Once the line containing "none -> tan plate B9 level 1" is located, give it again exactly, together with each line that follows it to the end of the entries, and add nothing else.

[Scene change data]
.....

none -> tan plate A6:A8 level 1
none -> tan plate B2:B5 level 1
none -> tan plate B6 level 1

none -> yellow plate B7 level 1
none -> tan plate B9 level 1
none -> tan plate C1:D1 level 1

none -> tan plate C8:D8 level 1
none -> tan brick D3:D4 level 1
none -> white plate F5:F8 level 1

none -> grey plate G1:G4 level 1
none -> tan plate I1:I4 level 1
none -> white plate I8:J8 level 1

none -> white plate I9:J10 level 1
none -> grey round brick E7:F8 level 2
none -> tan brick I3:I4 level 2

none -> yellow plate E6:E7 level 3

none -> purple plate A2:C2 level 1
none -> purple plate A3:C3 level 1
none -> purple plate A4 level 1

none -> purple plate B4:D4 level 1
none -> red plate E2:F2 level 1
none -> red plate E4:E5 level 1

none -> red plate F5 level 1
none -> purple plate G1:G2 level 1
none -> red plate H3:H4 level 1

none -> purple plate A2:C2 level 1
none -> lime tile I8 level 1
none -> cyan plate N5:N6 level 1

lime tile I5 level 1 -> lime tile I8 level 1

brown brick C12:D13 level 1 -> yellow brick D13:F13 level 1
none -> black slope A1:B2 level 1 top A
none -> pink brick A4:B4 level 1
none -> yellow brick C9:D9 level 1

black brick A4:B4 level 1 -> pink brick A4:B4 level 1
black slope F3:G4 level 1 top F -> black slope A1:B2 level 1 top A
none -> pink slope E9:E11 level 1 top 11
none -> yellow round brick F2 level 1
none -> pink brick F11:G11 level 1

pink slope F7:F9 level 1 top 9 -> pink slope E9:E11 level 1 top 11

.....

Output
none -> tan plate B9 level 1
none -> tan plate C1:D1 level 1

none -> tan plate C8:D8 level 1
none -> tan brick D3:D4 level 1
none -> white plate F5:F8 level 1

none -> grey plate G1:G4 level 1
none -> tan plate I1:I4 level 1
none -> white plate I8:J8 level 1

none -> white plate I9:J10 level 1
none -> grey round brick E7:F8 level 2
none -> tan brick I3:I4 level 2

none -> yellow plate E6:E7 level 3

none -> purple plate A2:C2 level 1
none -> purple plate A3:C3 level 1
none -> purple plate A4 level 1

none -> purple plate B4:D4 level 1
none -> red plate E2:F2 level 1
none -> red plate E4:E5 level 1

none -> red plate F5 level 1
none -> purple plate G1:G2 level 1
none -> red plate H3:H4 level 1

none -> purple plate A2:C2 level 1
none -> lime tile I8 level 1
none -> cyan plate N5:N6 level 1

lime tile I5 level 1 -> lime tile I8 level 1

brown brick C12:D13 level 1 -> yellow brick D13:F13 level 1
none -> black slope A1:B2 level 1 top A
none -> pink brick A4:B4 level 1
none -> yellow brick C9:D9 level 1

black brick A4:B4 level 1 -> pink brick A4:B4 level 1
black slope F3:G4 level 1 top F -> black slope A1:B2 level 1 top A
none -> pink slope E9:E11 level 1 top 11
none -> yellow round brick F2 level 1
none -> pink brick F11:G11 level 1

pink slope F7:F9 level 1 top 9 -> pink slope E9:E11 level 1 top 11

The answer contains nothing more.